=== Source data ===
[Start of Attachment]
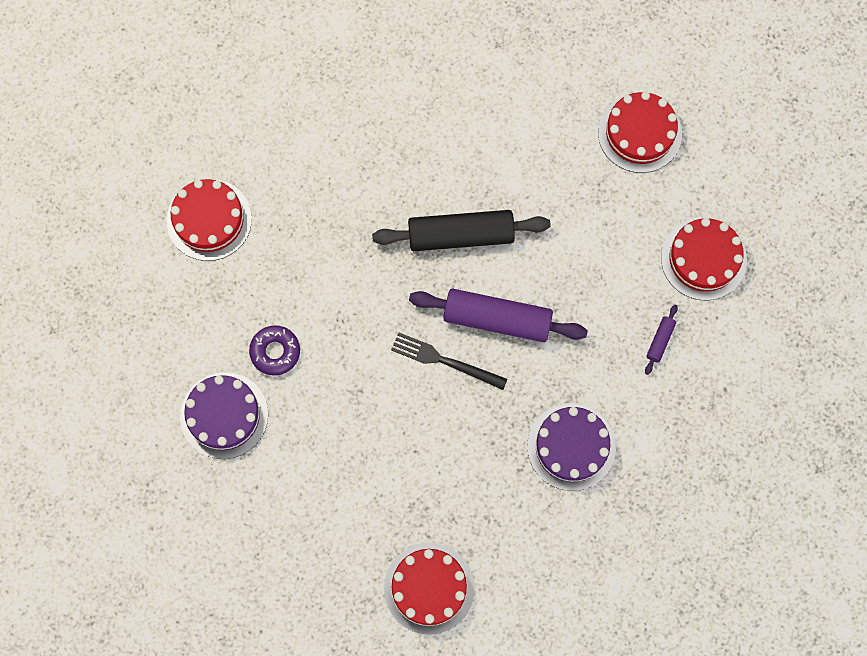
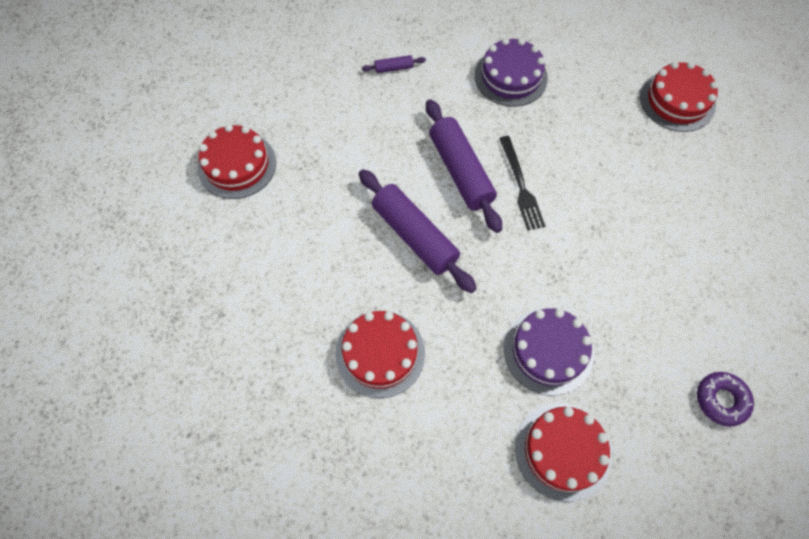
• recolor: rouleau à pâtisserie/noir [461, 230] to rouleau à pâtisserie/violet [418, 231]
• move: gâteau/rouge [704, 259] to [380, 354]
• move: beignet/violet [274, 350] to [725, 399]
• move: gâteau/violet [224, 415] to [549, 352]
[End of Attachment]
=== Problem description ===
Return every line above exactly, omitting images.

=== Exercise result ===
• recolor: rouleau à pâtisserie/noir [461, 230] to rouleau à pâtisserie/violet [418, 231]
• move: gâteau/rouge [704, 259] to [380, 354]
• move: beignet/violet [274, 350] to [725, 399]
• move: gâteau/violet [224, 415] to [549, 352]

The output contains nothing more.